Records supplied Block Start

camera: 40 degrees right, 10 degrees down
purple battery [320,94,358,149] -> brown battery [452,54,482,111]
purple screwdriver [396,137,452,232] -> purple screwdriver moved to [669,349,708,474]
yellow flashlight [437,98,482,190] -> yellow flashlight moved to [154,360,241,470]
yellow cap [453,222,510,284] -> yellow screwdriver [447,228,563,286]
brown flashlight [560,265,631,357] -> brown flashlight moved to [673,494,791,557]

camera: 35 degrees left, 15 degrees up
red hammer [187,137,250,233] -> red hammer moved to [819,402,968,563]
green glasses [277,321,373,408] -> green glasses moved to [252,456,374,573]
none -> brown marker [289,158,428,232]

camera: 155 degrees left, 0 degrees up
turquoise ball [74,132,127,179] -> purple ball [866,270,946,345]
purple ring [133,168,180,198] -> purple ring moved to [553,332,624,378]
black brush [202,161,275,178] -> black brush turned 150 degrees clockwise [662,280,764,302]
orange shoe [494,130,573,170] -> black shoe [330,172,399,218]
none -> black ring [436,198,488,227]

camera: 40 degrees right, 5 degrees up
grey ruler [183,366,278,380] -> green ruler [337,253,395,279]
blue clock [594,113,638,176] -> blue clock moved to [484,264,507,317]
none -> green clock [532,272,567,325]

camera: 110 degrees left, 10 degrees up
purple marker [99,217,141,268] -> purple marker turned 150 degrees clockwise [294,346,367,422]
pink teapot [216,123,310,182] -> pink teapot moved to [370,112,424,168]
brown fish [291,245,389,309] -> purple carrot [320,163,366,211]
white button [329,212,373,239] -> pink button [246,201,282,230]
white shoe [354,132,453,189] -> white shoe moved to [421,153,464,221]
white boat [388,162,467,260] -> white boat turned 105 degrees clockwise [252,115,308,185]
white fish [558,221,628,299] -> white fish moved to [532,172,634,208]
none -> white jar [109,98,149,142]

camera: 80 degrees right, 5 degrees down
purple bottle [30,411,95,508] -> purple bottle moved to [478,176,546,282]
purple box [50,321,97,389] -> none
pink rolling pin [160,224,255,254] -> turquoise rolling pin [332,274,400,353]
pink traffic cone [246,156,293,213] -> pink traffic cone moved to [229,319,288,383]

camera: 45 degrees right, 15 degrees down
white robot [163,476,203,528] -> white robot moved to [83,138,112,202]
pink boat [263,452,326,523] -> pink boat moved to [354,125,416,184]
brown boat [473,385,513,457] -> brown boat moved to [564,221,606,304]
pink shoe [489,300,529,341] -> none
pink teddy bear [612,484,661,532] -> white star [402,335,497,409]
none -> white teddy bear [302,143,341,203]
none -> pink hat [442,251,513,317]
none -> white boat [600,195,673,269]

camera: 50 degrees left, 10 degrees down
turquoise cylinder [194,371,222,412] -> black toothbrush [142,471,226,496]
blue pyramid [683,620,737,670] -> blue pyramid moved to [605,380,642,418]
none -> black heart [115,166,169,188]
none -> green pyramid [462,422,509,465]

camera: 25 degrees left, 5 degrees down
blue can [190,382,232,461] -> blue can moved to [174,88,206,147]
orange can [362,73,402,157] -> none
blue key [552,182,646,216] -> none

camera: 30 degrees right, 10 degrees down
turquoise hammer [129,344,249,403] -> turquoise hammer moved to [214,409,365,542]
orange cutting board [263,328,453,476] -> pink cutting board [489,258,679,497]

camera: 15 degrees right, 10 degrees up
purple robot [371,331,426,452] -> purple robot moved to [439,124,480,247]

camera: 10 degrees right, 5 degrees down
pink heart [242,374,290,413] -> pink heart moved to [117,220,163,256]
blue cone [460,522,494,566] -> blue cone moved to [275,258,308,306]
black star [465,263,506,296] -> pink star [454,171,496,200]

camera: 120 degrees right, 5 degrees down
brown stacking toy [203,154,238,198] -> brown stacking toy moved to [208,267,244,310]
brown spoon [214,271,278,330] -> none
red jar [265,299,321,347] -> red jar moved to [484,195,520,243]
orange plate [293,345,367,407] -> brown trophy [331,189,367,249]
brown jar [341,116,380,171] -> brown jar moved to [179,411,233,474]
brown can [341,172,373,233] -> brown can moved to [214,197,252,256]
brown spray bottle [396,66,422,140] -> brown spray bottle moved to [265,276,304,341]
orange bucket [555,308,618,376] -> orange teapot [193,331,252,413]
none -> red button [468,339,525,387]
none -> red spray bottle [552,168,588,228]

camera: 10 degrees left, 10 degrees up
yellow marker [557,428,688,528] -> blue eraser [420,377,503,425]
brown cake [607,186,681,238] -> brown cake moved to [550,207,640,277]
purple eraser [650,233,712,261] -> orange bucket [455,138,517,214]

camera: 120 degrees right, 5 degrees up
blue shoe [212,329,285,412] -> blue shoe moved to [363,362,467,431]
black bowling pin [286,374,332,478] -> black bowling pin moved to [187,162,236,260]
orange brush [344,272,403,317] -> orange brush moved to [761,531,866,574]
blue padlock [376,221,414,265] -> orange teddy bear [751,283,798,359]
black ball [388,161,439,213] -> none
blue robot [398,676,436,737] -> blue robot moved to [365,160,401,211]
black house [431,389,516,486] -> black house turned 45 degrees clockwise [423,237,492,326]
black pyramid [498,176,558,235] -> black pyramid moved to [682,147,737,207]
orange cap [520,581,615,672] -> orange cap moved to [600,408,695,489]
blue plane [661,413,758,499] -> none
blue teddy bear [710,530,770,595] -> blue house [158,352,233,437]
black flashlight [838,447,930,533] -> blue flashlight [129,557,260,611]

Records supplied Block End

The problem -> Repeat all the data, every line exactly.

Response below ->
camera: 40 degrees right, 10 degrees down
purple battery [320,94,358,149] -> brown battery [452,54,482,111]
purple screwdriver [396,137,452,232] -> purple screwdriver moved to [669,349,708,474]
yellow flashlight [437,98,482,190] -> yellow flashlight moved to [154,360,241,470]
yellow cap [453,222,510,284] -> yellow screwdriver [447,228,563,286]
brown flashlight [560,265,631,357] -> brown flashlight moved to [673,494,791,557]

camera: 35 degrees left, 15 degrees up
red hammer [187,137,250,233] -> red hammer moved to [819,402,968,563]
green glasses [277,321,373,408] -> green glasses moved to [252,456,374,573]
none -> brown marker [289,158,428,232]

camera: 155 degrees left, 0 degrees up
turquoise ball [74,132,127,179] -> purple ball [866,270,946,345]
purple ring [133,168,180,198] -> purple ring moved to [553,332,624,378]
black brush [202,161,275,178] -> black brush turned 150 degrees clockwise [662,280,764,302]
orange shoe [494,130,573,170] -> black shoe [330,172,399,218]
none -> black ring [436,198,488,227]

camera: 40 degrees right, 5 degrees up
grey ruler [183,366,278,380] -> green ruler [337,253,395,279]
blue clock [594,113,638,176] -> blue clock moved to [484,264,507,317]
none -> green clock [532,272,567,325]

camera: 110 degrees left, 10 degrees up
purple marker [99,217,141,268] -> purple marker turned 150 degrees clockwise [294,346,367,422]
pink teapot [216,123,310,182] -> pink teapot moved to [370,112,424,168]
brown fish [291,245,389,309] -> purple carrot [320,163,366,211]
white button [329,212,373,239] -> pink button [246,201,282,230]
white shoe [354,132,453,189] -> white shoe moved to [421,153,464,221]
white boat [388,162,467,260] -> white boat turned 105 degrees clockwise [252,115,308,185]
white fish [558,221,628,299] -> white fish moved to [532,172,634,208]
none -> white jar [109,98,149,142]

camera: 80 degrees right, 5 degrees down
purple bottle [30,411,95,508] -> purple bottle moved to [478,176,546,282]
purple box [50,321,97,389] -> none
pink rolling pin [160,224,255,254] -> turquoise rolling pin [332,274,400,353]
pink traffic cone [246,156,293,213] -> pink traffic cone moved to [229,319,288,383]

camera: 45 degrees right, 15 degrees down
white robot [163,476,203,528] -> white robot moved to [83,138,112,202]
pink boat [263,452,326,523] -> pink boat moved to [354,125,416,184]
brown boat [473,385,513,457] -> brown boat moved to [564,221,606,304]
pink shoe [489,300,529,341] -> none
pink teddy bear [612,484,661,532] -> white star [402,335,497,409]
none -> white teddy bear [302,143,341,203]
none -> pink hat [442,251,513,317]
none -> white boat [600,195,673,269]

camera: 50 degrees left, 10 degrees down
turquoise cylinder [194,371,222,412] -> black toothbrush [142,471,226,496]
blue pyramid [683,620,737,670] -> blue pyramid moved to [605,380,642,418]
none -> black heart [115,166,169,188]
none -> green pyramid [462,422,509,465]

camera: 25 degrees left, 5 degrees down
blue can [190,382,232,461] -> blue can moved to [174,88,206,147]
orange can [362,73,402,157] -> none
blue key [552,182,646,216] -> none

camera: 30 degrees right, 10 degrees down
turquoise hammer [129,344,249,403] -> turquoise hammer moved to [214,409,365,542]
orange cutting board [263,328,453,476] -> pink cutting board [489,258,679,497]

camera: 15 degrees right, 10 degrees up
purple robot [371,331,426,452] -> purple robot moved to [439,124,480,247]

camera: 10 degrees right, 5 degrees down
pink heart [242,374,290,413] -> pink heart moved to [117,220,163,256]
blue cone [460,522,494,566] -> blue cone moved to [275,258,308,306]
black star [465,263,506,296] -> pink star [454,171,496,200]

camera: 120 degrees right, 5 degrees down
brown stacking toy [203,154,238,198] -> brown stacking toy moved to [208,267,244,310]
brown spoon [214,271,278,330] -> none
red jar [265,299,321,347] -> red jar moved to [484,195,520,243]
orange plate [293,345,367,407] -> brown trophy [331,189,367,249]
brown jar [341,116,380,171] -> brown jar moved to [179,411,233,474]
brown can [341,172,373,233] -> brown can moved to [214,197,252,256]
brown spray bottle [396,66,422,140] -> brown spray bottle moved to [265,276,304,341]
orange bucket [555,308,618,376] -> orange teapot [193,331,252,413]
none -> red button [468,339,525,387]
none -> red spray bottle [552,168,588,228]

camera: 10 degrees left, 10 degrees up
yellow marker [557,428,688,528] -> blue eraser [420,377,503,425]
brown cake [607,186,681,238] -> brown cake moved to [550,207,640,277]
purple eraser [650,233,712,261] -> orange bucket [455,138,517,214]

camera: 120 degrees right, 5 degrees up
blue shoe [212,329,285,412] -> blue shoe moved to [363,362,467,431]
black bowling pin [286,374,332,478] -> black bowling pin moved to [187,162,236,260]
orange brush [344,272,403,317] -> orange brush moved to [761,531,866,574]
blue padlock [376,221,414,265] -> orange teddy bear [751,283,798,359]
black ball [388,161,439,213] -> none
blue robot [398,676,436,737] -> blue robot moved to [365,160,401,211]
black house [431,389,516,486] -> black house turned 45 degrees clockwise [423,237,492,326]
black pyramid [498,176,558,235] -> black pyramid moved to [682,147,737,207]
orange cap [520,581,615,672] -> orange cap moved to [600,408,695,489]
blue plane [661,413,758,499] -> none
blue teddy bear [710,530,770,595] -> blue house [158,352,233,437]
black flashlight [838,447,930,533] -> blue flashlight [129,557,260,611]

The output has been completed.